• _Exercise directions_:
Without including any image, retype the records word for word.

• _Information provided_:

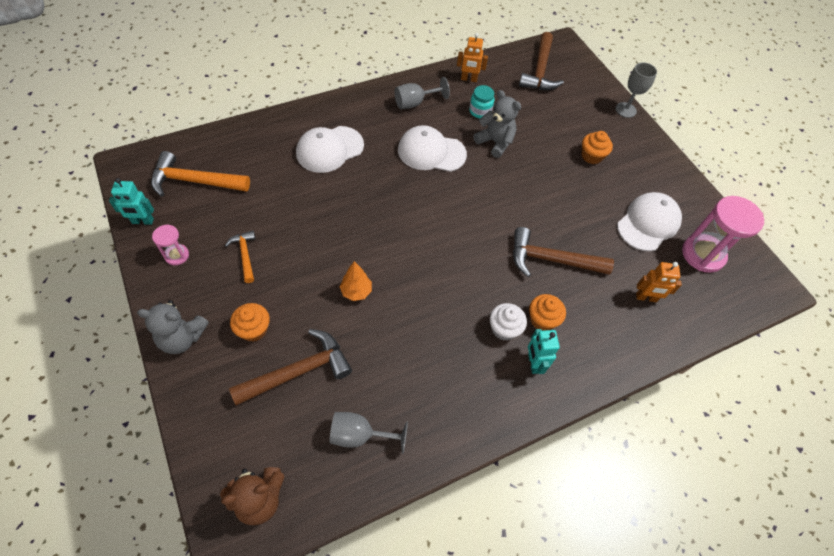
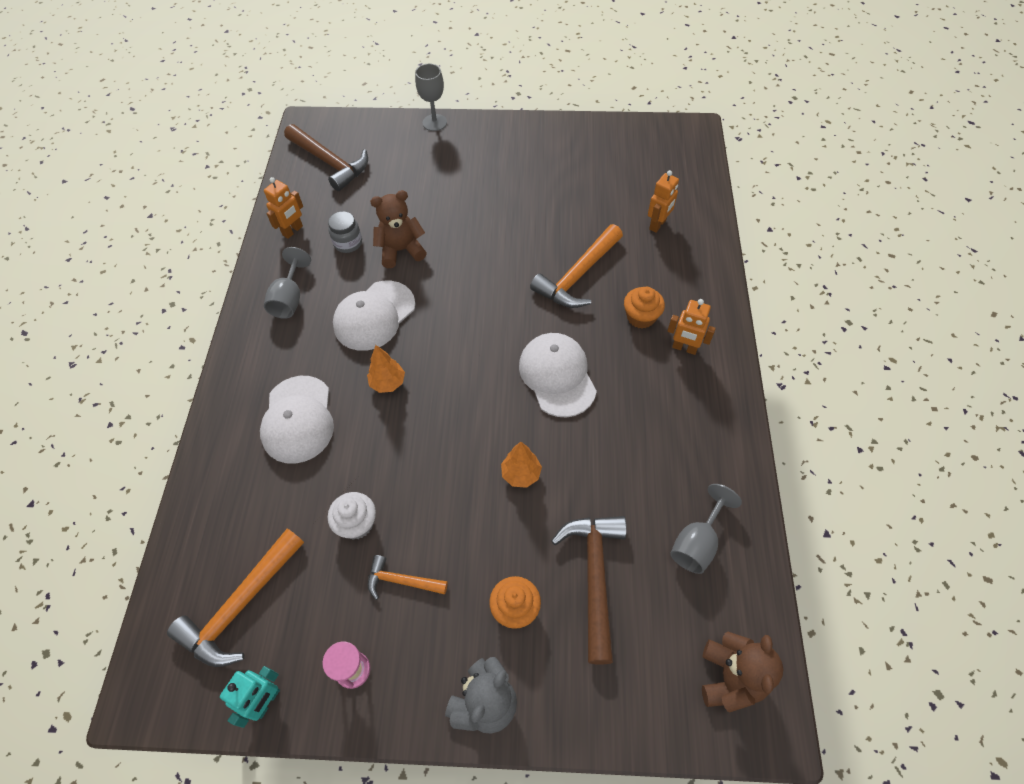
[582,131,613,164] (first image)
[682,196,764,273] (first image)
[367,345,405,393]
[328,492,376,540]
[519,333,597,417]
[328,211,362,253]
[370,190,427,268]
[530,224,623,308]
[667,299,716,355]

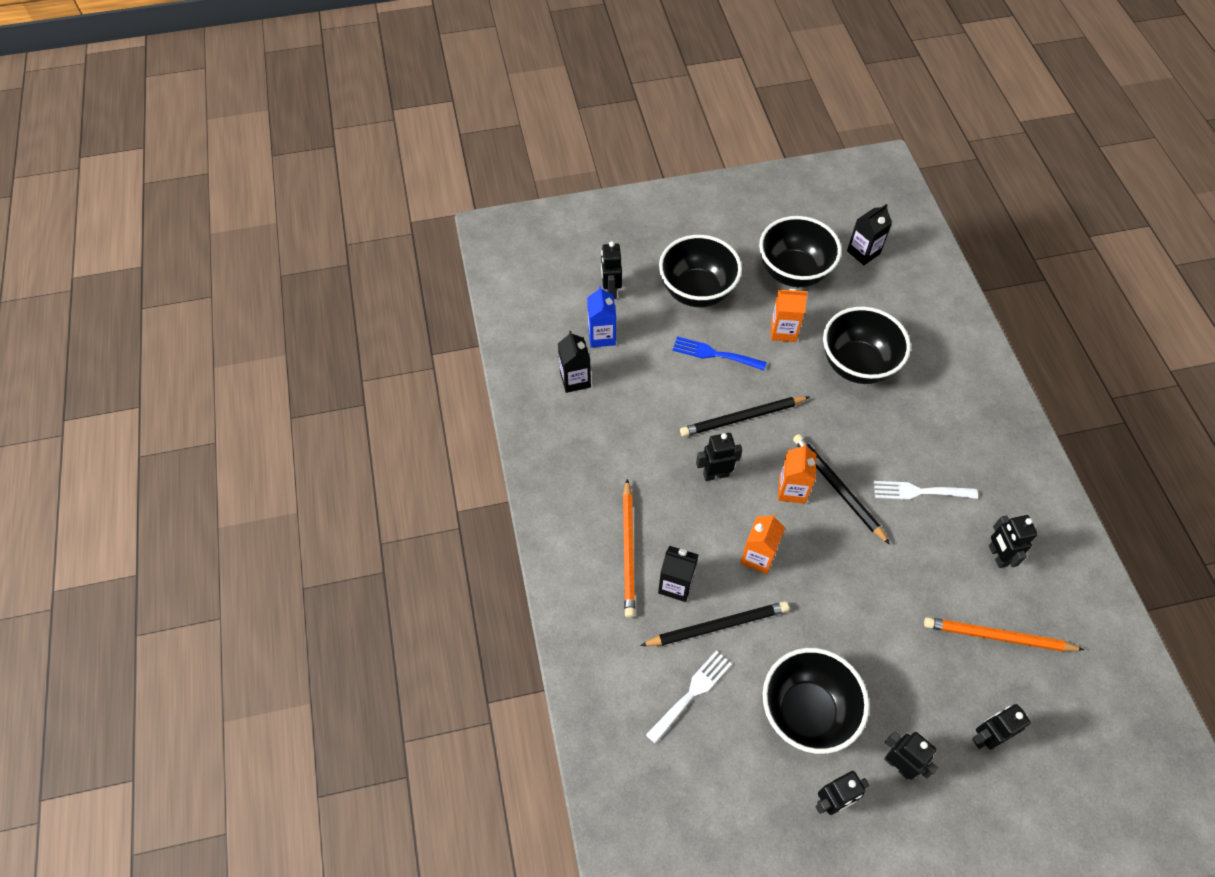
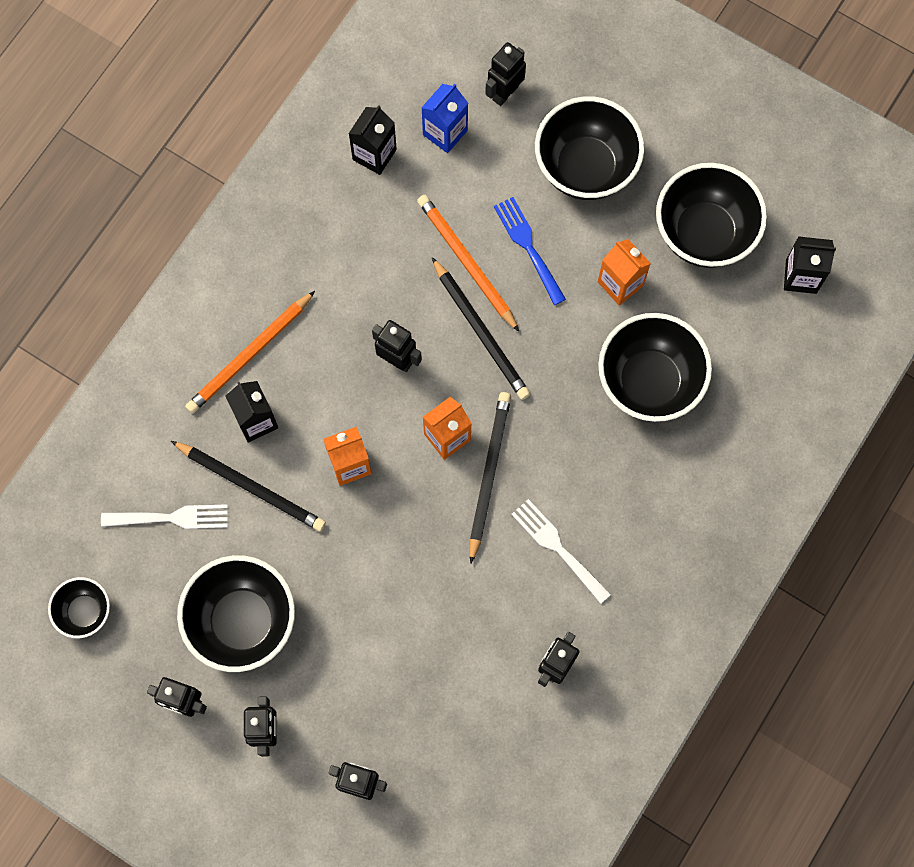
[48,577,110,638]
[417,195,519,332]
[432,257,530,400]

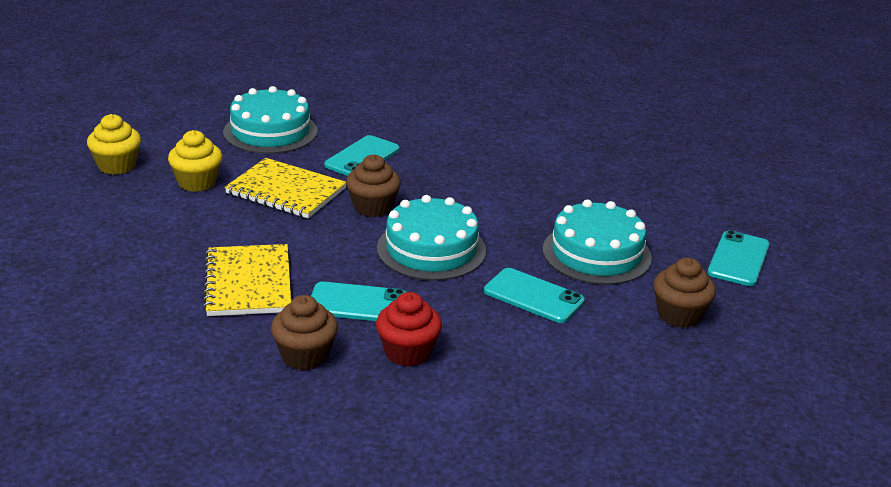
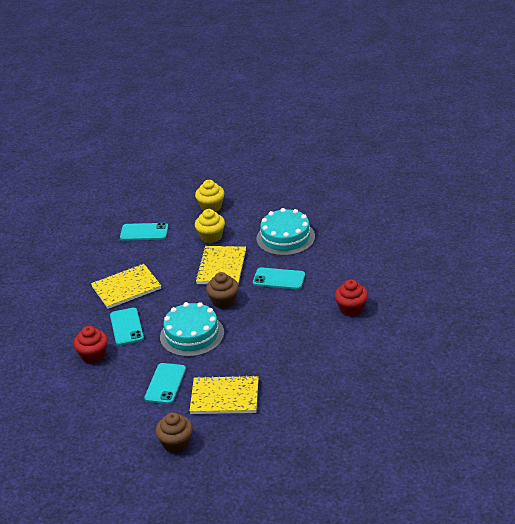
[271,295,338,370] (first image)
[335,279,368,317]
[120,223,168,241]
[190,375,259,414]

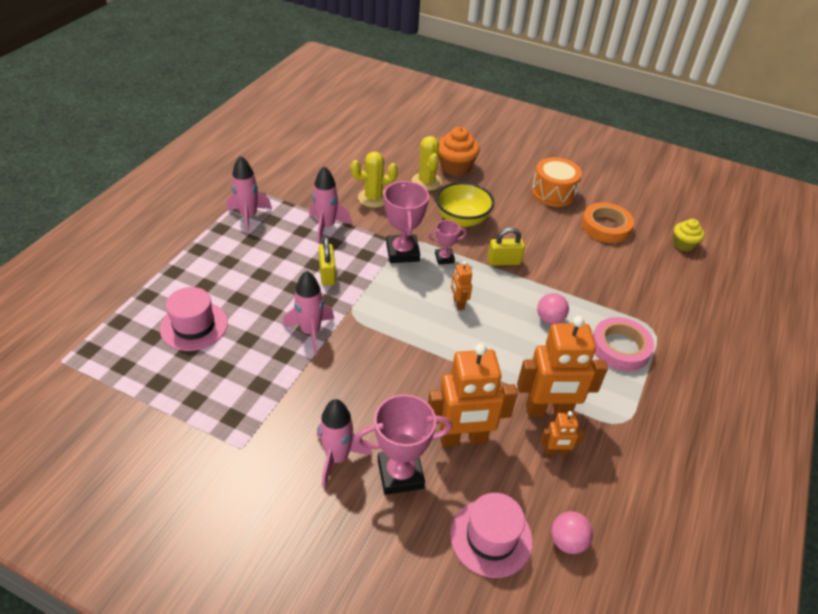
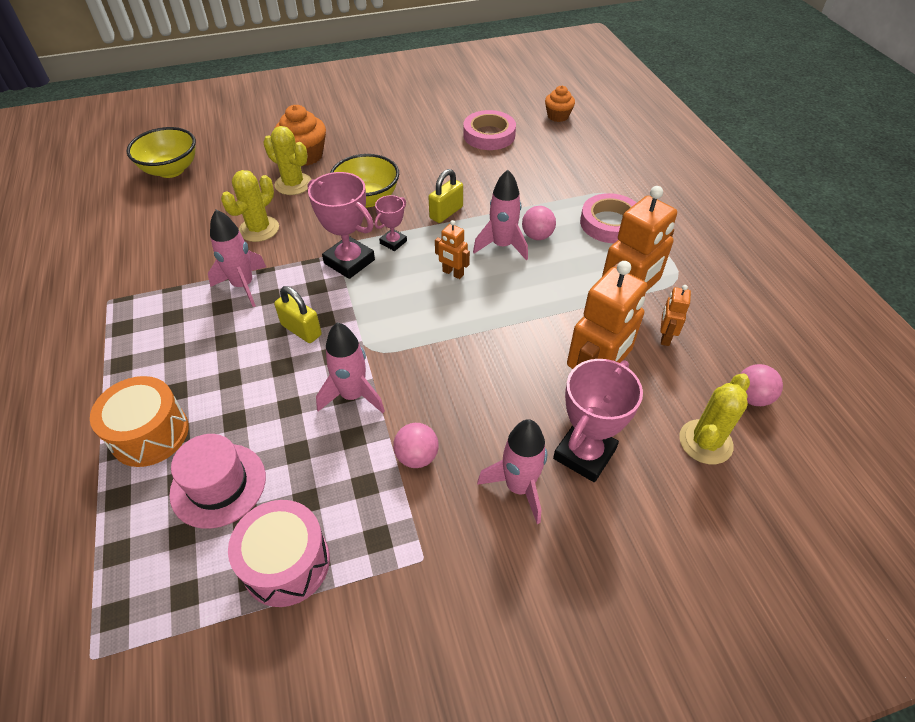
[126,127,196,178]
[228,500,330,607]
[393,423,438,468]
[473,170,528,261]
[90,376,189,467]
[679,373,750,464]
[463,110,516,150]
[545,86,575,122]
[660,285,691,346]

• _Solution to this problem_:
[582,131,613,164] (first image)
[682,196,764,273] (first image)
[367,345,405,393]
[328,492,376,540]
[519,333,597,417]
[328,211,362,253]
[370,190,427,268]
[530,224,623,308]
[667,299,716,355]

[48,577,110,638]
[417,195,519,332]
[432,257,530,400]

[271,295,338,370] (first image)
[335,279,368,317]
[120,223,168,241]
[190,375,259,414]

[126,127,196,178]
[228,500,330,607]
[393,423,438,468]
[473,170,528,261]
[90,376,189,467]
[679,373,750,464]
[463,110,516,150]
[545,86,575,122]
[660,285,691,346]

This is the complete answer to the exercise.